[[ Data for this task, beginning ]]
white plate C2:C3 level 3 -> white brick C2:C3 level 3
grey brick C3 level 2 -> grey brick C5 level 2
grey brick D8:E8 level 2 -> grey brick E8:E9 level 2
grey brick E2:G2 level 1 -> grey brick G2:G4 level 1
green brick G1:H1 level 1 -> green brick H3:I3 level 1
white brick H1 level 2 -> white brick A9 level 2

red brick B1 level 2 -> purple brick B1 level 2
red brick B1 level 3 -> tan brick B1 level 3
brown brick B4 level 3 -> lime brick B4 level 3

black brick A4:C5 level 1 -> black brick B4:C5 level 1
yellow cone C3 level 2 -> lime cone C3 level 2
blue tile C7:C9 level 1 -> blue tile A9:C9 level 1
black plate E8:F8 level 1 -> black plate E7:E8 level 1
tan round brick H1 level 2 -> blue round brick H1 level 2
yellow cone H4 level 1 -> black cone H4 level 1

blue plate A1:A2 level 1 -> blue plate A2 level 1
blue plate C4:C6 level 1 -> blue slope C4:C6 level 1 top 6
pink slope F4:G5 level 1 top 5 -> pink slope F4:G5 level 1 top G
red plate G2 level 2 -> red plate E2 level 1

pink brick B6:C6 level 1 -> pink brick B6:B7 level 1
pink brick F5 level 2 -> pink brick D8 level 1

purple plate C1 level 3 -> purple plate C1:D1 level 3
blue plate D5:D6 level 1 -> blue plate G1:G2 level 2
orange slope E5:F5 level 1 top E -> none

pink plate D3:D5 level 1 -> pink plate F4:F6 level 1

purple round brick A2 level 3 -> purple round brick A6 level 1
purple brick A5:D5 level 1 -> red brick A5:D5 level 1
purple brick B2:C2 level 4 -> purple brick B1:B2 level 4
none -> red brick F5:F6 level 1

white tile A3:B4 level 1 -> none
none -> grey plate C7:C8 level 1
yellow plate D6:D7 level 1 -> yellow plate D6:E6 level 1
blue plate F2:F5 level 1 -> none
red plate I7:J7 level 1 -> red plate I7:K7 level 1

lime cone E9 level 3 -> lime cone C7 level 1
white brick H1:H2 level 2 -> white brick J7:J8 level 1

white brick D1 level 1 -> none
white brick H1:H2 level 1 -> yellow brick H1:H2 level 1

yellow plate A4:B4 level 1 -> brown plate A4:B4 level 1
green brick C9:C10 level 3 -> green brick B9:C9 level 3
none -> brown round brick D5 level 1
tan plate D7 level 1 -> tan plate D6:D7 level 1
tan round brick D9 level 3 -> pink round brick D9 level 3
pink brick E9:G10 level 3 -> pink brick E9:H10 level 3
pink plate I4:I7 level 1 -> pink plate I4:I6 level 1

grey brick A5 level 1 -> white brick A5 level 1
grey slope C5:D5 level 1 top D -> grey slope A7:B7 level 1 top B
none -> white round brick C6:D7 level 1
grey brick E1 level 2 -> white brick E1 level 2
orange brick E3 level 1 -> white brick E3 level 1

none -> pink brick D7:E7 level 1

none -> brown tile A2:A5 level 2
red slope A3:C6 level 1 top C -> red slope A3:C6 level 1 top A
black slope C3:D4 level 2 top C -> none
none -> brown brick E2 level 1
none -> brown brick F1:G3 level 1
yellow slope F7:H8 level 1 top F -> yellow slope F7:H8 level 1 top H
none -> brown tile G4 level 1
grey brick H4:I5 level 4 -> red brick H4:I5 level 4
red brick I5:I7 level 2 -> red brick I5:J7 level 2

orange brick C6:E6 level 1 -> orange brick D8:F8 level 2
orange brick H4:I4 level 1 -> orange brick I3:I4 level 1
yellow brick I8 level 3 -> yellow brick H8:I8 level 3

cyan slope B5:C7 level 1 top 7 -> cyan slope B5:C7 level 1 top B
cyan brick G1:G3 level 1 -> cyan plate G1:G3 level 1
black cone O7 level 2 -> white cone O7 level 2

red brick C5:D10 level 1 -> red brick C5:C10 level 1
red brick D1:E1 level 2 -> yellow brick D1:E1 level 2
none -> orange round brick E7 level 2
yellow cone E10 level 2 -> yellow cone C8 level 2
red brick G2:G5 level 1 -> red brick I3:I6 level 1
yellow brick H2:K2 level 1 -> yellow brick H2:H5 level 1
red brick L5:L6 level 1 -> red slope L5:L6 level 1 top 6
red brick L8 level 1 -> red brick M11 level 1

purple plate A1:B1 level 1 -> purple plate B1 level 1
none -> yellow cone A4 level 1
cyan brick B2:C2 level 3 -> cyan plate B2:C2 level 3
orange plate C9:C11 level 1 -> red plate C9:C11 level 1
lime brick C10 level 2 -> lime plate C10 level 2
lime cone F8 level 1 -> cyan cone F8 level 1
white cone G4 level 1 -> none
[[ Data for this task, end ]]
# Your task
Could you return the complete set of entries exactly?

# Reply to the exercise
white plate C2:C3 level 3 -> white brick C2:C3 level 3
grey brick C3 level 2 -> grey brick C5 level 2
grey brick D8:E8 level 2 -> grey brick E8:E9 level 2
grey brick E2:G2 level 1 -> grey brick G2:G4 level 1
green brick G1:H1 level 1 -> green brick H3:I3 level 1
white brick H1 level 2 -> white brick A9 level 2

red brick B1 level 2 -> purple brick B1 level 2
red brick B1 level 3 -> tan brick B1 level 3
brown brick B4 level 3 -> lime brick B4 level 3

black brick A4:C5 level 1 -> black brick B4:C5 level 1
yellow cone C3 level 2 -> lime cone C3 level 2
blue tile C7:C9 level 1 -> blue tile A9:C9 level 1
black plate E8:F8 level 1 -> black plate E7:E8 level 1
tan round brick H1 level 2 -> blue round brick H1 level 2
yellow cone H4 level 1 -> black cone H4 level 1

blue plate A1:A2 level 1 -> blue plate A2 level 1
blue plate C4:C6 level 1 -> blue slope C4:C6 level 1 top 6
pink slope F4:G5 level 1 top 5 -> pink slope F4:G5 level 1 top G
red plate G2 level 2 -> red plate E2 level 1

pink brick B6:C6 level 1 -> pink brick B6:B7 level 1
pink brick F5 level 2 -> pink brick D8 level 1

purple plate C1 level 3 -> purple plate C1:D1 level 3
blue plate D5:D6 level 1 -> blue plate G1:G2 level 2
orange slope E5:F5 level 1 top E -> none

pink plate D3:D5 level 1 -> pink plate F4:F6 level 1

purple round brick A2 level 3 -> purple round brick A6 level 1
purple brick A5:D5 level 1 -> red brick A5:D5 level 1
purple brick B2:C2 level 4 -> purple brick B1:B2 level 4
none -> red brick F5:F6 level 1

white tile A3:B4 level 1 -> none
none -> grey plate C7:C8 level 1
yellow plate D6:D7 level 1 -> yellow plate D6:E6 level 1
blue plate F2:F5 level 1 -> none
red plate I7:J7 level 1 -> red plate I7:K7 level 1

lime cone E9 level 3 -> lime cone C7 level 1
white brick H1:H2 level 2 -> white brick J7:J8 level 1

white brick D1 level 1 -> none
white brick H1:H2 level 1 -> yellow brick H1:H2 level 1

yellow plate A4:B4 level 1 -> brown plate A4:B4 level 1
green brick C9:C10 level 3 -> green brick B9:C9 level 3
none -> brown round brick D5 level 1
tan plate D7 level 1 -> tan plate D6:D7 level 1
tan round brick D9 level 3 -> pink round brick D9 level 3
pink brick E9:G10 level 3 -> pink brick E9:H10 level 3
pink plate I4:I7 level 1 -> pink plate I4:I6 level 1

grey brick A5 level 1 -> white brick A5 level 1
grey slope C5:D5 level 1 top D -> grey slope A7:B7 level 1 top B
none -> white round brick C6:D7 level 1
grey brick E1 level 2 -> white brick E1 level 2
orange brick E3 level 1 -> white brick E3 level 1

none -> pink brick D7:E7 level 1

none -> brown tile A2:A5 level 2
red slope A3:C6 level 1 top C -> red slope A3:C6 level 1 top A
black slope C3:D4 level 2 top C -> none
none -> brown brick E2 level 1
none -> brown brick F1:G3 level 1
yellow slope F7:H8 level 1 top F -> yellow slope F7:H8 level 1 top H
none -> brown tile G4 level 1
grey brick H4:I5 level 4 -> red brick H4:I5 level 4
red brick I5:I7 level 2 -> red brick I5:J7 level 2

orange brick C6:E6 level 1 -> orange brick D8:F8 level 2
orange brick H4:I4 level 1 -> orange brick I3:I4 level 1
yellow brick I8 level 3 -> yellow brick H8:I8 level 3

cyan slope B5:C7 level 1 top 7 -> cyan slope B5:C7 level 1 top B
cyan brick G1:G3 level 1 -> cyan plate G1:G3 level 1
black cone O7 level 2 -> white cone O7 level 2

red brick C5:D10 level 1 -> red brick C5:C10 level 1
red brick D1:E1 level 2 -> yellow brick D1:E1 level 2
none -> orange round brick E7 level 2
yellow cone E10 level 2 -> yellow cone C8 level 2
red brick G2:G5 level 1 -> red brick I3:I6 level 1
yellow brick H2:K2 level 1 -> yellow brick H2:H5 level 1
red brick L5:L6 level 1 -> red slope L5:L6 level 1 top 6
red brick L8 level 1 -> red brick M11 level 1

purple plate A1:B1 level 1 -> purple plate B1 level 1
none -> yellow cone A4 level 1
cyan brick B2:C2 level 3 -> cyan plate B2:C2 level 3
orange plate C9:C11 level 1 -> red plate C9:C11 level 1
lime brick C10 level 2 -> lime plate C10 level 2
lime cone F8 level 1 -> cyan cone F8 level 1
white cone G4 level 1 -> none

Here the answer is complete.